Supplied data:
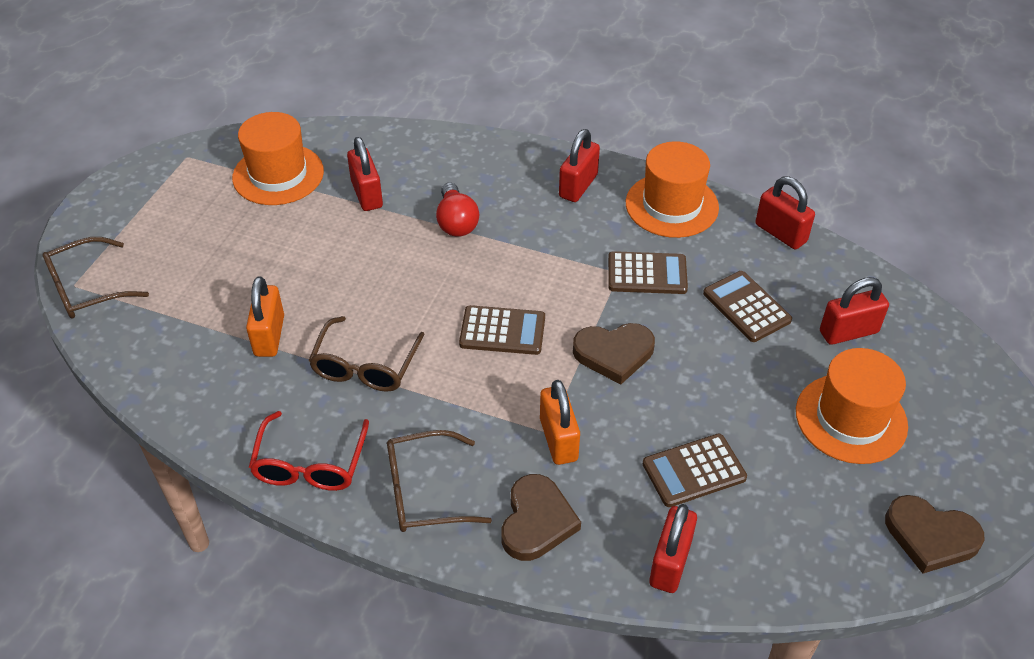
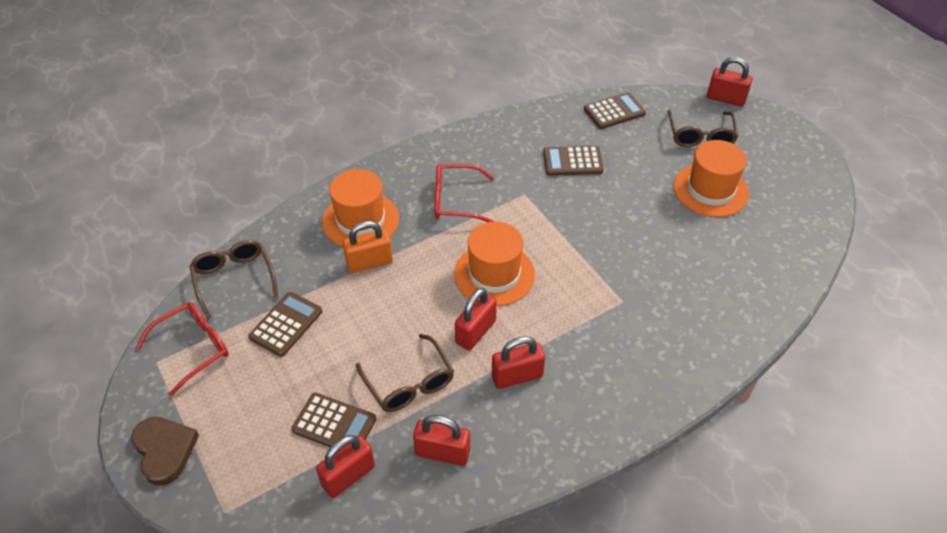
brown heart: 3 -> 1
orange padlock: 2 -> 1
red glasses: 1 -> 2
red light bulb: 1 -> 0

...

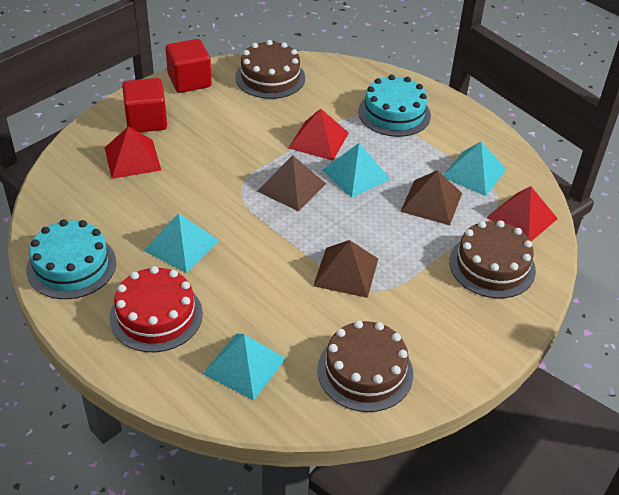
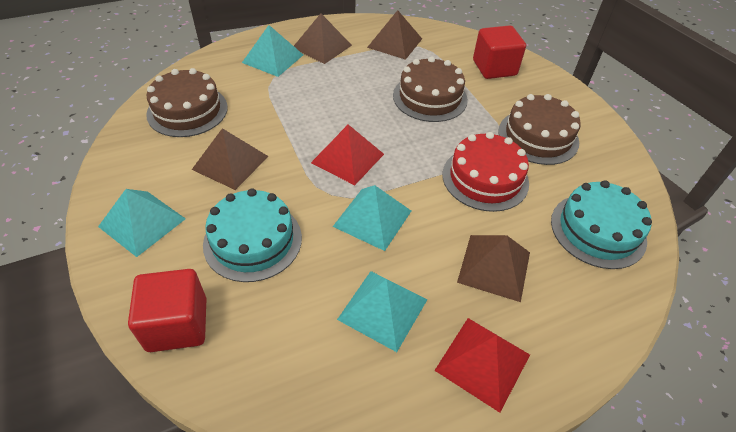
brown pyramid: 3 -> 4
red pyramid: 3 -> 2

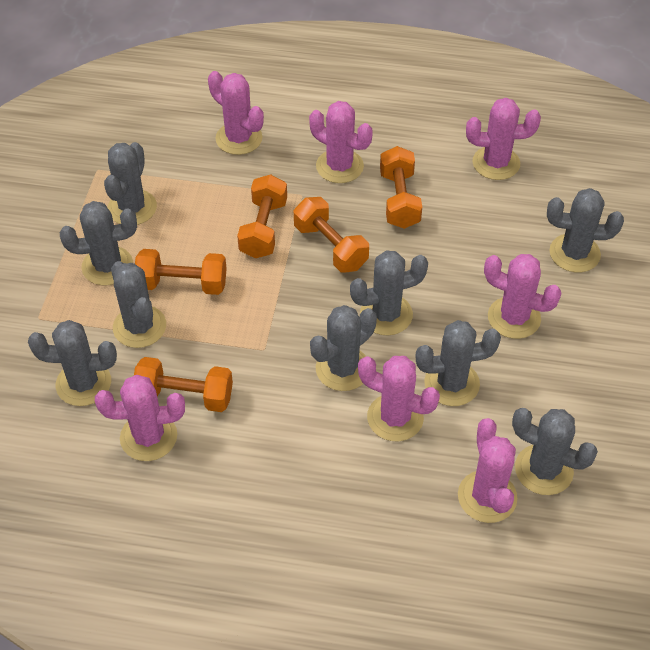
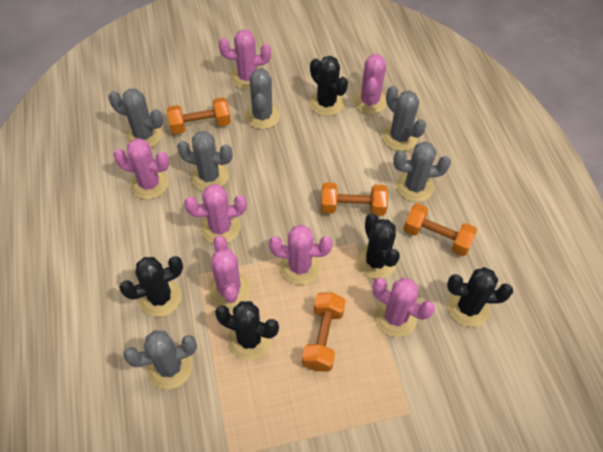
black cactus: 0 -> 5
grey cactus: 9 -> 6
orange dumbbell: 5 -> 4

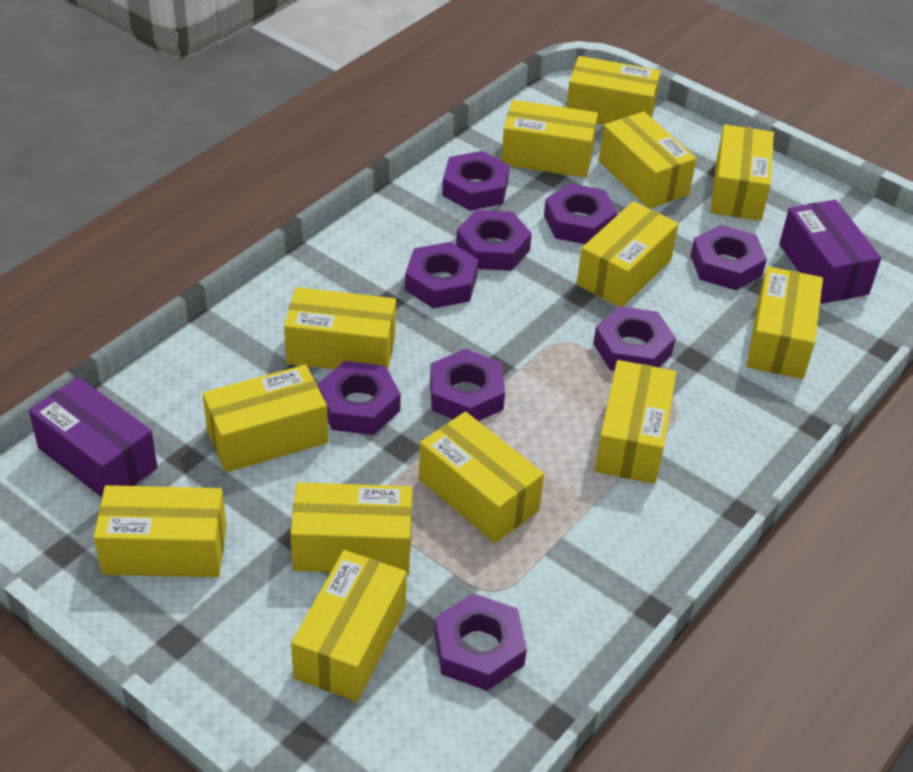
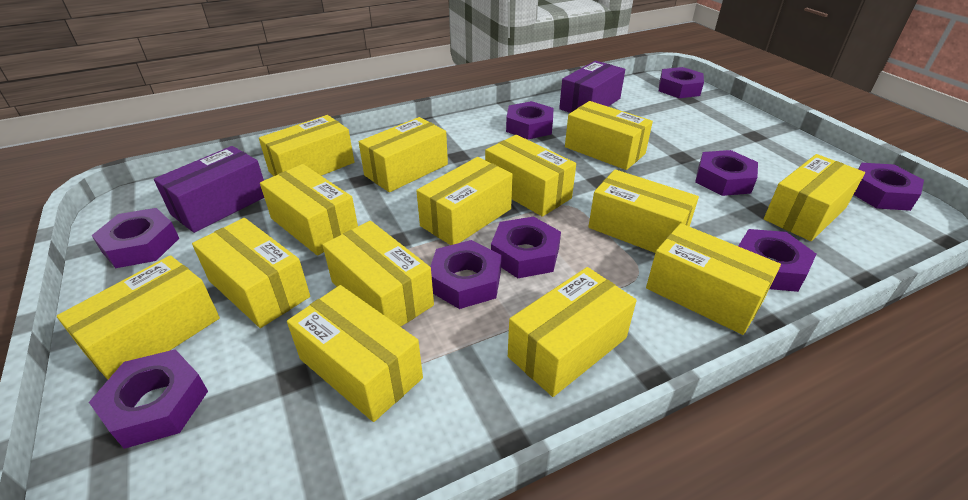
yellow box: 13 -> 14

---

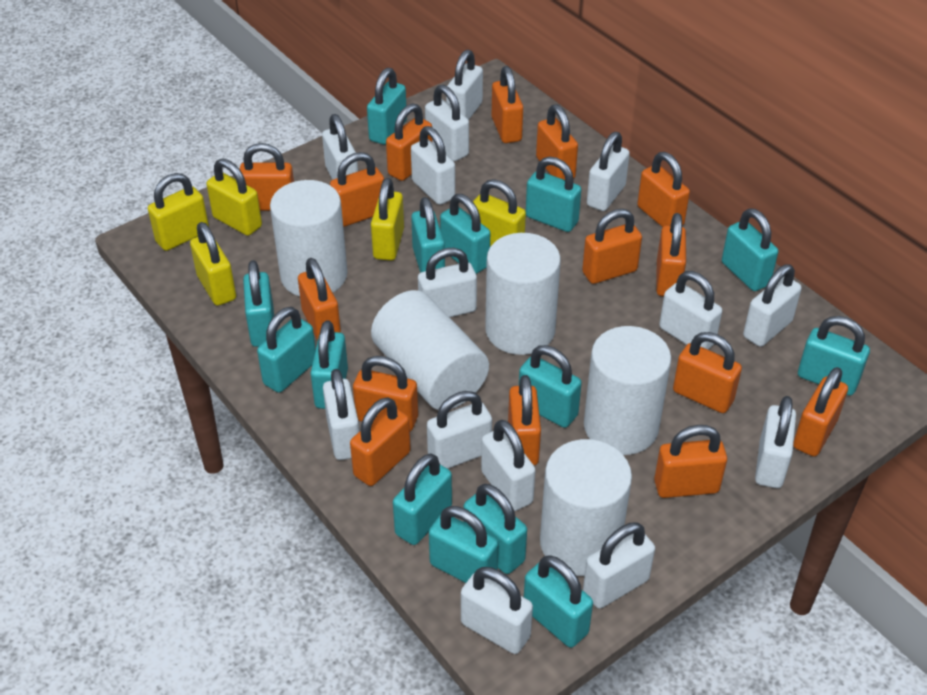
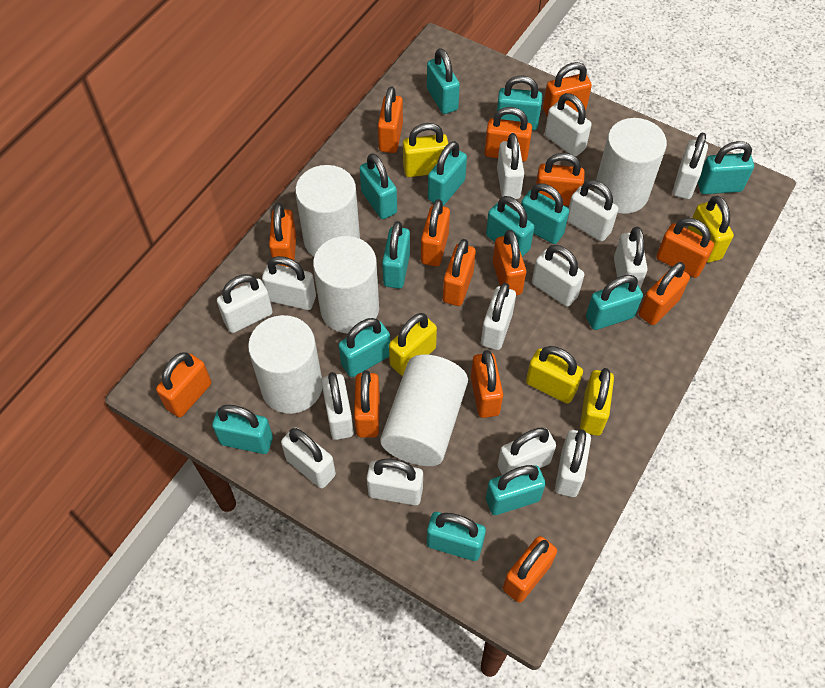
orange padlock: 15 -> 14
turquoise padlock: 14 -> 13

Instructions for the task: Your answer must be every line from the listing above that holds the string "orange".

Answer for this exercise:
orange padlock: 2 -> 1
orange dumbbell: 5 -> 4
orange padlock: 15 -> 14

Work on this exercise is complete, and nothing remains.